Excerpted data:
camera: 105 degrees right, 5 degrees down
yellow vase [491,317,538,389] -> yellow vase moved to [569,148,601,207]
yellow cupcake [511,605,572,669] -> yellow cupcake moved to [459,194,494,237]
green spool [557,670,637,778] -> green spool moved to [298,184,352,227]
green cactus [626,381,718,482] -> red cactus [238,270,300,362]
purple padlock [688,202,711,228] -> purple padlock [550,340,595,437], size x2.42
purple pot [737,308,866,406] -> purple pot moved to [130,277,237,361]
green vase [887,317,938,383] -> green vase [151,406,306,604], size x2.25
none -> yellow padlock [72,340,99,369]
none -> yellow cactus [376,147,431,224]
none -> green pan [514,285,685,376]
==
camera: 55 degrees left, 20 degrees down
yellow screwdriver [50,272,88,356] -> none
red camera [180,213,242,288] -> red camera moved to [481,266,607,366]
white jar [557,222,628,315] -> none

What the task requires: Repeat word for word the lines above that run from the line containing "camera: 105 degrees right, 5 degrees down" through the line containing "none -> green pan [514,285,685,376]", both ends included, and nothing else.

Exercise solution:
camera: 105 degrees right, 5 degrees down
yellow vase [491,317,538,389] -> yellow vase moved to [569,148,601,207]
yellow cupcake [511,605,572,669] -> yellow cupcake moved to [459,194,494,237]
green spool [557,670,637,778] -> green spool moved to [298,184,352,227]
green cactus [626,381,718,482] -> red cactus [238,270,300,362]
purple padlock [688,202,711,228] -> purple padlock [550,340,595,437], size x2.42
purple pot [737,308,866,406] -> purple pot moved to [130,277,237,361]
green vase [887,317,938,383] -> green vase [151,406,306,604], size x2.25
none -> yellow padlock [72,340,99,369]
none -> yellow cactus [376,147,431,224]
none -> green pan [514,285,685,376]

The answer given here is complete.